(Coordinate-based object records)

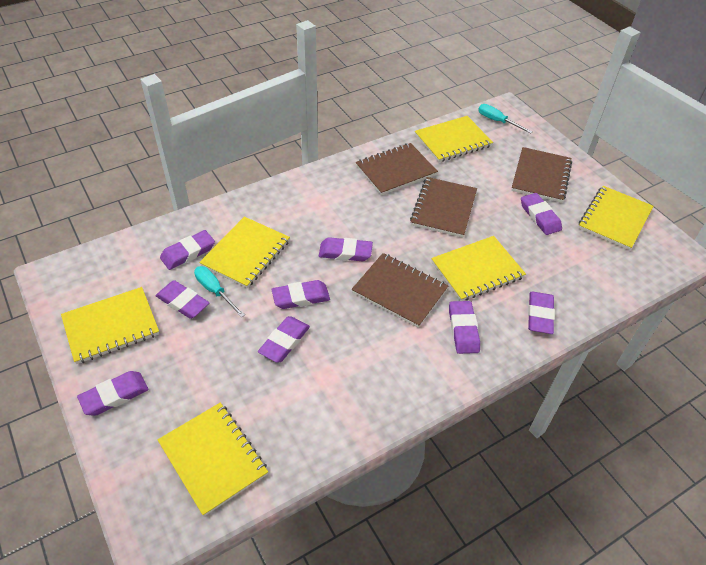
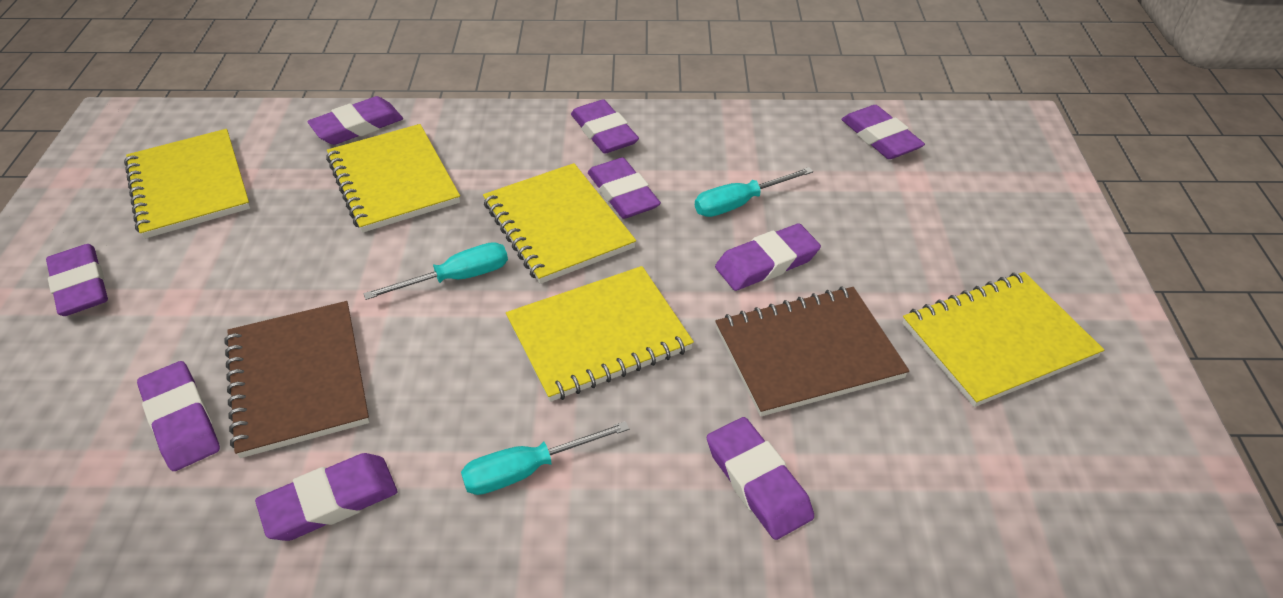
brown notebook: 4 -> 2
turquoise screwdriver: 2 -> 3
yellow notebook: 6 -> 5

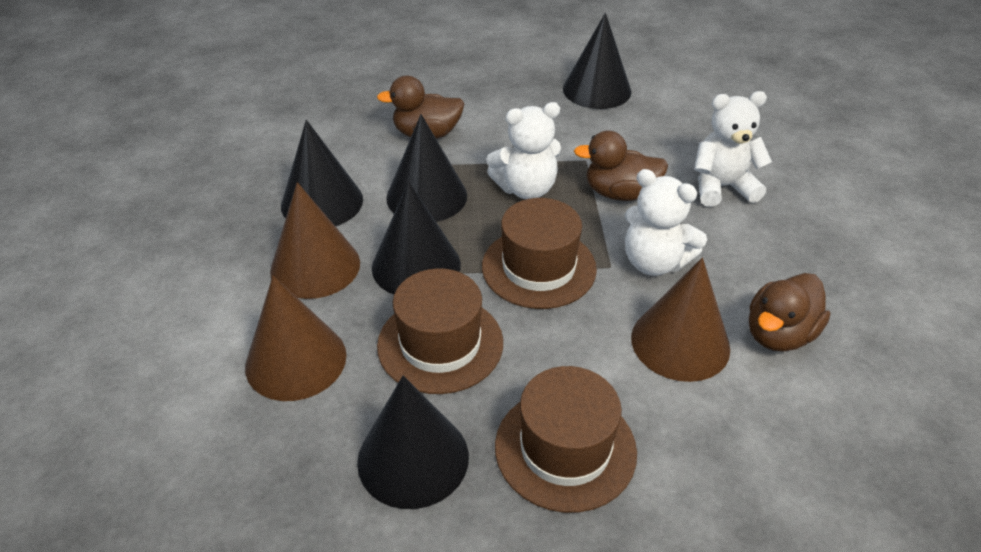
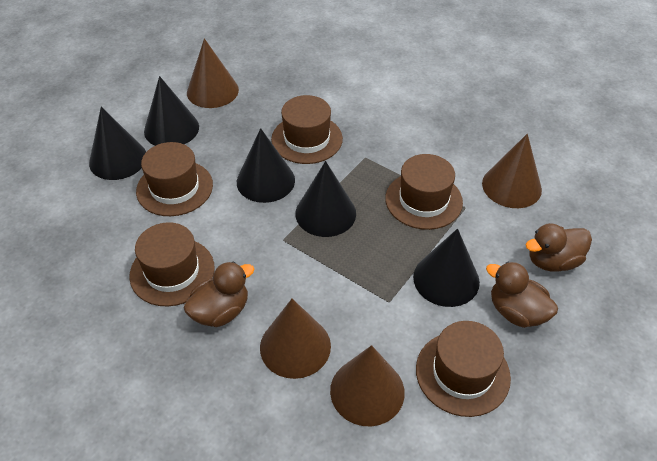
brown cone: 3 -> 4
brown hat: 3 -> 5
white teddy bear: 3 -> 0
* * *
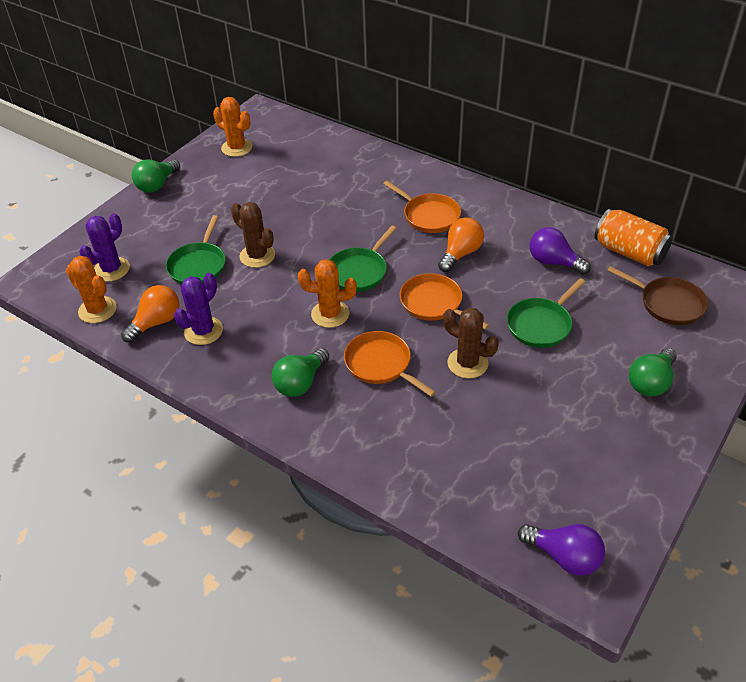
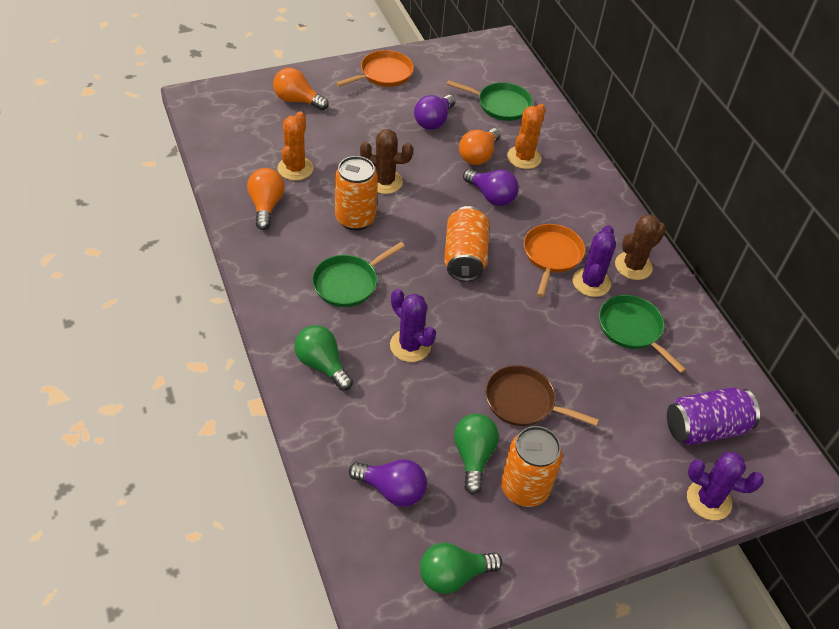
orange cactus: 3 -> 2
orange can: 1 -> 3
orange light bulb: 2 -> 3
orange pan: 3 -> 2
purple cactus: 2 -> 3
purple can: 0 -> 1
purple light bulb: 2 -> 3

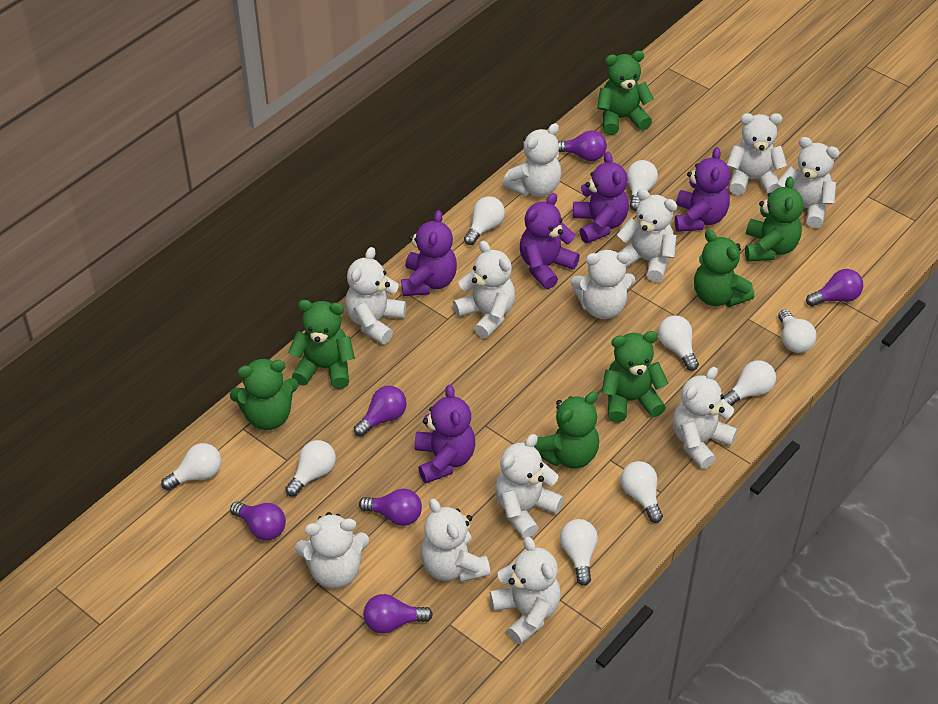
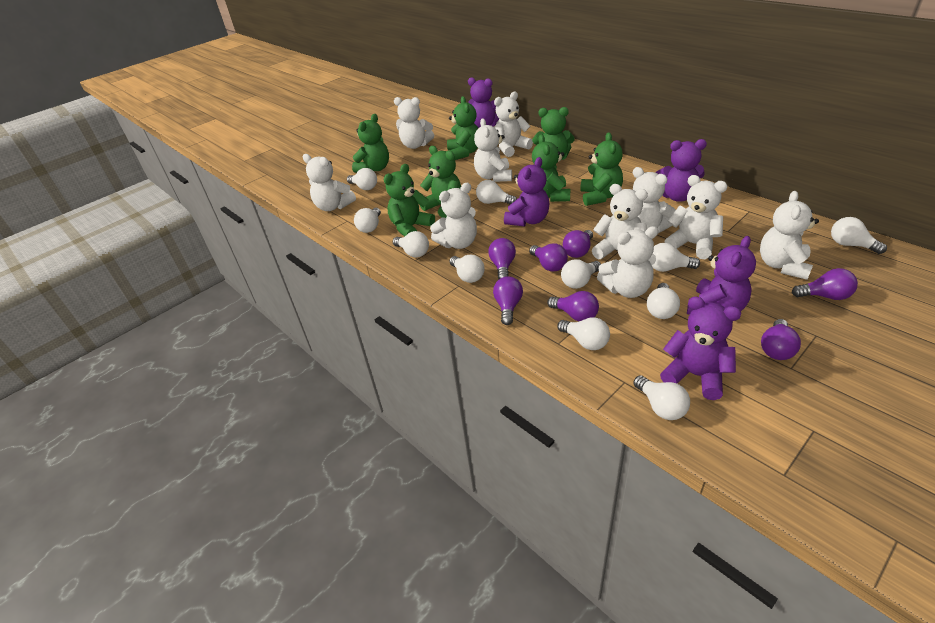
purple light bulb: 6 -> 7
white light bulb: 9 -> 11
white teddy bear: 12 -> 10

* [Exercise details]: Pull every line containing the string "white" out of the data above and copy it.

* [Exercise answer]:
white teddy bear: 3 -> 0
white light bulb: 9 -> 11
white teddy bear: 12 -> 10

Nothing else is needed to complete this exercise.